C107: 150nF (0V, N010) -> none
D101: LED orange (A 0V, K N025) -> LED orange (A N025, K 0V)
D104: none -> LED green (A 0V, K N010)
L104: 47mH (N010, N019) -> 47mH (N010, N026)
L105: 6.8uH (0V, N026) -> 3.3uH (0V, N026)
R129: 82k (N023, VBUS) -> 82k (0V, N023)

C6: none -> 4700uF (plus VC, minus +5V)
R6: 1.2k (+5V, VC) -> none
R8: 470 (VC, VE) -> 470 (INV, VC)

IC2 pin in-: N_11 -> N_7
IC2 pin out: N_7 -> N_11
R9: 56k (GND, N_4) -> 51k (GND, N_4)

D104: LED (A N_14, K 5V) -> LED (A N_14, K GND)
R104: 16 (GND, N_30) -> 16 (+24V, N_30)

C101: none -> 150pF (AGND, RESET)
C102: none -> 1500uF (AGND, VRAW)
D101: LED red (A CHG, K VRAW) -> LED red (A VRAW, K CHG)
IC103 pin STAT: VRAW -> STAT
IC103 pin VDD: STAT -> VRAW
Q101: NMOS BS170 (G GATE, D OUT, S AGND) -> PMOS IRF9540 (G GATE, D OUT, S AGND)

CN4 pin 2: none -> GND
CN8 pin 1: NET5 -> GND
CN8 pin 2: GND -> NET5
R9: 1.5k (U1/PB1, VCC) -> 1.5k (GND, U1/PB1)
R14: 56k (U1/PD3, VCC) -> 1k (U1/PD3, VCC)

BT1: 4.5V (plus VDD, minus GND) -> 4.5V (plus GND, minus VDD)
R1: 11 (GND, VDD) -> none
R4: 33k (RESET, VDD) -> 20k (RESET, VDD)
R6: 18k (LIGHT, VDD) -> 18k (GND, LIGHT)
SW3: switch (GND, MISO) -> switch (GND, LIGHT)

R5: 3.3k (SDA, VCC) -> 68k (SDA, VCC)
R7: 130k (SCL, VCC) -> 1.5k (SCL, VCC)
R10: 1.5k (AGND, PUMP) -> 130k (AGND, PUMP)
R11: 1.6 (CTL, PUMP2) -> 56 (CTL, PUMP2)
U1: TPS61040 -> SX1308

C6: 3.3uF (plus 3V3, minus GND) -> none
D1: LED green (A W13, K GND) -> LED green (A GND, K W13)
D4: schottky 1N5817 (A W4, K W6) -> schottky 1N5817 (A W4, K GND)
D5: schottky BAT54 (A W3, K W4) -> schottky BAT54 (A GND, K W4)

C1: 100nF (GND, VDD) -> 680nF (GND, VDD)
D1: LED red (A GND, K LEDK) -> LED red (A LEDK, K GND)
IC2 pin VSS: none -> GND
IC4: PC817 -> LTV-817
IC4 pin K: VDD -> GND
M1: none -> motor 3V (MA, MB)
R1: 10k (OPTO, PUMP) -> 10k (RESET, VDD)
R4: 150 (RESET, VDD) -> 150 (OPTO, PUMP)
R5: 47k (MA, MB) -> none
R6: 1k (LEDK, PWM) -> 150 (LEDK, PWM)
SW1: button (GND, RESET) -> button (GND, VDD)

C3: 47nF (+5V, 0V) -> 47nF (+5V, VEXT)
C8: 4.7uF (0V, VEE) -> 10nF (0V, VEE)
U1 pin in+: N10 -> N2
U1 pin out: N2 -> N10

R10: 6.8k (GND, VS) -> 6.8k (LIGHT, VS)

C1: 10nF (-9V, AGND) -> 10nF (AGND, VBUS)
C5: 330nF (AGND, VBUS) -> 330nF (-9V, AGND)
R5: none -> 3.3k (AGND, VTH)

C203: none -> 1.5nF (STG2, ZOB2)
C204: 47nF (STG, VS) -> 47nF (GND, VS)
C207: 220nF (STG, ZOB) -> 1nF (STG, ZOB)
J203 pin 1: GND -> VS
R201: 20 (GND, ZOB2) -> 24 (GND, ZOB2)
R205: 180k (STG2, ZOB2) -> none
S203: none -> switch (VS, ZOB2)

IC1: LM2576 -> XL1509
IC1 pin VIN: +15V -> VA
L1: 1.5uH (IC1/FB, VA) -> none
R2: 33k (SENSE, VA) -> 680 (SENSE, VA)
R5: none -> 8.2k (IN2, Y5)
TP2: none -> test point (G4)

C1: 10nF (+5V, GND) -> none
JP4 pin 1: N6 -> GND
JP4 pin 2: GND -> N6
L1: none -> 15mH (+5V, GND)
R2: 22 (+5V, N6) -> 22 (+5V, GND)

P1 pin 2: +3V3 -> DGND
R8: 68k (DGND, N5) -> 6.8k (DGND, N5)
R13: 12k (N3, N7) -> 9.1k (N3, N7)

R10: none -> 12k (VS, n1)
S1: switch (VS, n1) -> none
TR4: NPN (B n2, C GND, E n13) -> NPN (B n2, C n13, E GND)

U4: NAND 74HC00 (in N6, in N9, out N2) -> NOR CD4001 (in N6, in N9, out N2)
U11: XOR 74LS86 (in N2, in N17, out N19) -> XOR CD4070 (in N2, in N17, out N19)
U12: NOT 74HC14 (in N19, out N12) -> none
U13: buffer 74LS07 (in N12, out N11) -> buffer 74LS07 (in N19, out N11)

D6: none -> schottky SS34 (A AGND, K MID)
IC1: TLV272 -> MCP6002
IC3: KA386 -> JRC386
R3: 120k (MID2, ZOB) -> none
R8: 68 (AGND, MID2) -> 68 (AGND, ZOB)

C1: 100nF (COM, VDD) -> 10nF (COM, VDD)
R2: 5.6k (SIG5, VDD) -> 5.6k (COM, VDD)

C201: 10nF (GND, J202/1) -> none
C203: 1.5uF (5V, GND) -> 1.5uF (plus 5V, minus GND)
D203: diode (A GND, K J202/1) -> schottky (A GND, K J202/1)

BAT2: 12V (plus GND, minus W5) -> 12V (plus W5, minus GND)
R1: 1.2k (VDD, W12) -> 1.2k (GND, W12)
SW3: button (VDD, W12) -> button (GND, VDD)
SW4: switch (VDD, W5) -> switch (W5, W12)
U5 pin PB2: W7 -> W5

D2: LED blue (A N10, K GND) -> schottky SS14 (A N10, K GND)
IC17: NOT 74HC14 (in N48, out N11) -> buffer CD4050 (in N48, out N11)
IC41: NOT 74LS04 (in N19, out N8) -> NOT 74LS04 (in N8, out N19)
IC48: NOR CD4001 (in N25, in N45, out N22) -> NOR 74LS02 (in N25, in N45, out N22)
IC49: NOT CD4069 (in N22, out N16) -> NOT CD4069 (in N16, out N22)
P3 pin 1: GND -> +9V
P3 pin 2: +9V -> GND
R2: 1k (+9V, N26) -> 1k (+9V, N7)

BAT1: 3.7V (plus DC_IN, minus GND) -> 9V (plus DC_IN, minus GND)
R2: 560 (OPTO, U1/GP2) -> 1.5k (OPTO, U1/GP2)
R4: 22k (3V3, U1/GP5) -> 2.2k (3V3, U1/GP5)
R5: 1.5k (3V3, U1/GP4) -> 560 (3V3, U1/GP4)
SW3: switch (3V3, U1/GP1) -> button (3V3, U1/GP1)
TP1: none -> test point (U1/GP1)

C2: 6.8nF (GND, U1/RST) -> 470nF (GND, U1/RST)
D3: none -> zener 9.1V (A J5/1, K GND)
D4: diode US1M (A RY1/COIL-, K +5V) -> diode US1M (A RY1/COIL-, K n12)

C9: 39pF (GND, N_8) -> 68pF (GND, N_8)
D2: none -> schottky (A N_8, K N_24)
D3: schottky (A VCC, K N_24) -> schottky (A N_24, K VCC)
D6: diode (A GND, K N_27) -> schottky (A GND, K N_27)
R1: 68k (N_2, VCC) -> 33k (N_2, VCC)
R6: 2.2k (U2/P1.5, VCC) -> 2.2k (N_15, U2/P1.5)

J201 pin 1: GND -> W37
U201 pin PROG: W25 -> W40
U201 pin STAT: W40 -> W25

• YOUR TASK:
Reproduce, word for word and in full, only the lines above that start at the line with "R4: 33k (RESET, VDD) -> 20k (RESET, VDD)" and run through the line with "C6: 3.3uF (plus 3V3, minus GND) -> none", both ends included.

• EXERCISE ANSWER:
R4: 33k (RESET, VDD) -> 20k (RESET, VDD)
R6: 18k (LIGHT, VDD) -> 18k (GND, LIGHT)
SW3: switch (GND, MISO) -> switch (GND, LIGHT)

R5: 3.3k (SDA, VCC) -> 68k (SDA, VCC)
R7: 130k (SCL, VCC) -> 1.5k (SCL, VCC)
R10: 1.5k (AGND, PUMP) -> 130k (AGND, PUMP)
R11: 1.6 (CTL, PUMP2) -> 56 (CTL, PUMP2)
U1: TPS61040 -> SX1308

C6: 3.3uF (plus 3V3, minus GND) -> none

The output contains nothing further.